**Work to complete:** Could you retype exactly the line containing "white marker: 0 -> 3" and every line after it in the data below, leaving out the pictures?

**Available data:**
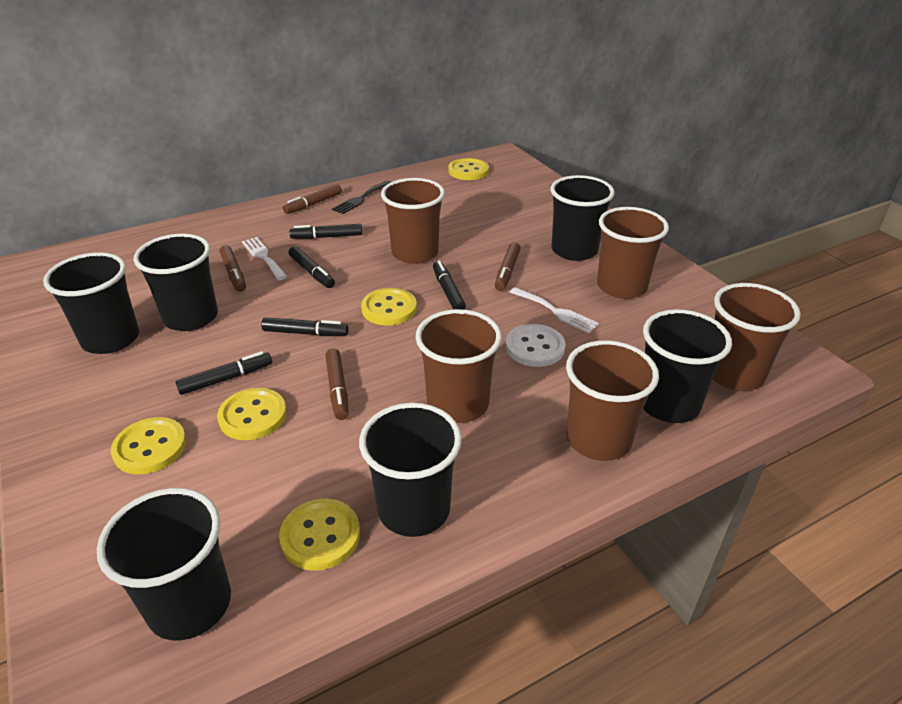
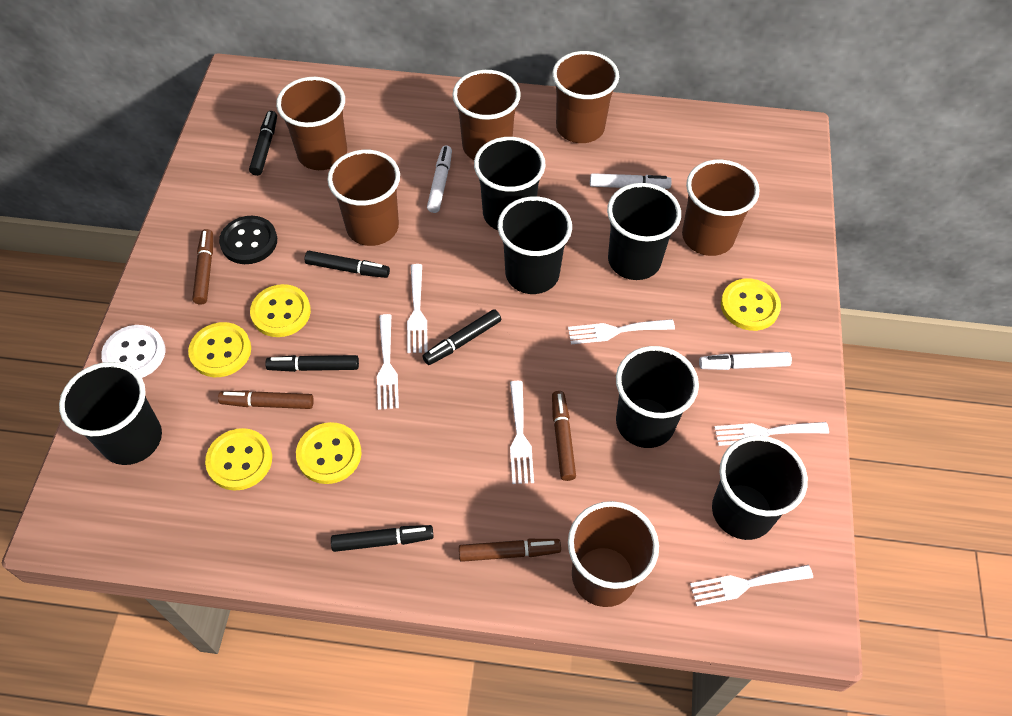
black button: 0 -> 1
black fork: 1 -> 0
brown cup: 5 -> 6
white fork: 2 -> 6
white marker: 0 -> 3

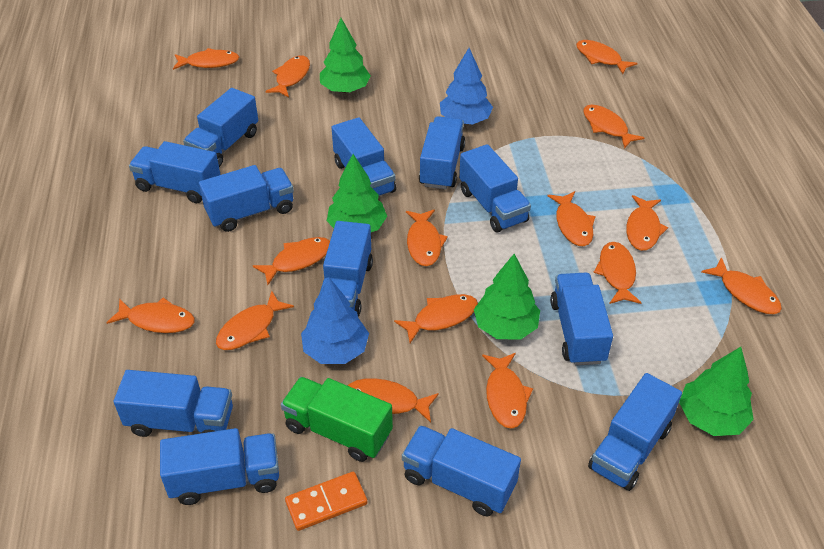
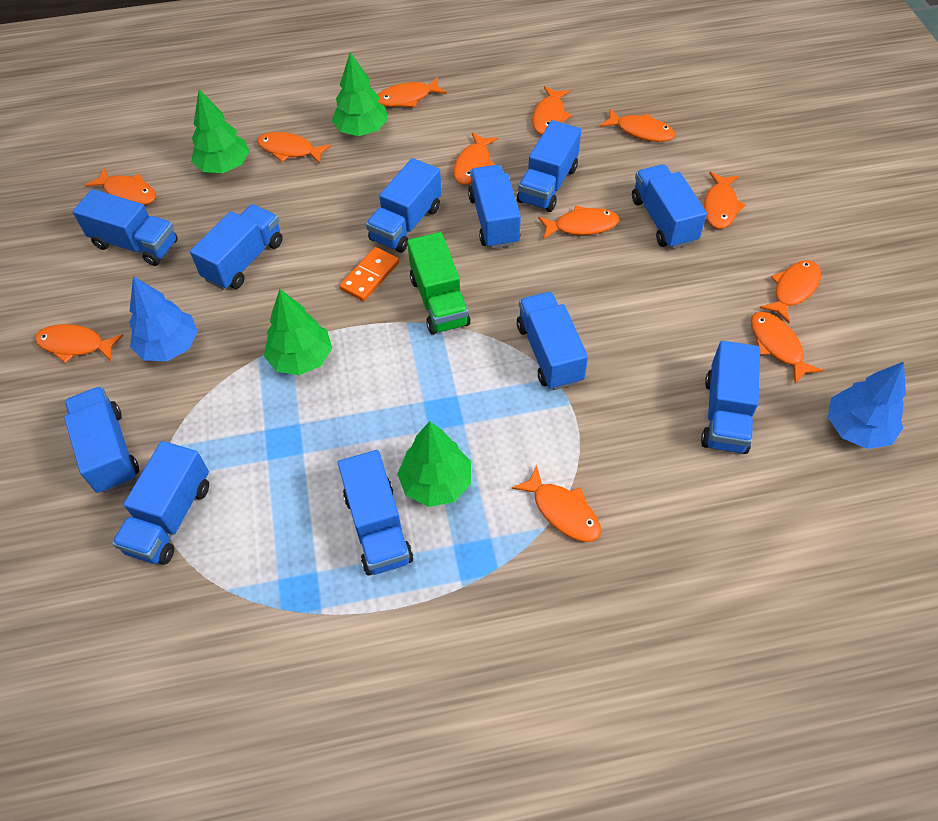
blue truck: 12 -> 11
orange fish: 15 -> 12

**Finished task:**
white marker: 0 -> 3

blue truck: 12 -> 11
orange fish: 15 -> 12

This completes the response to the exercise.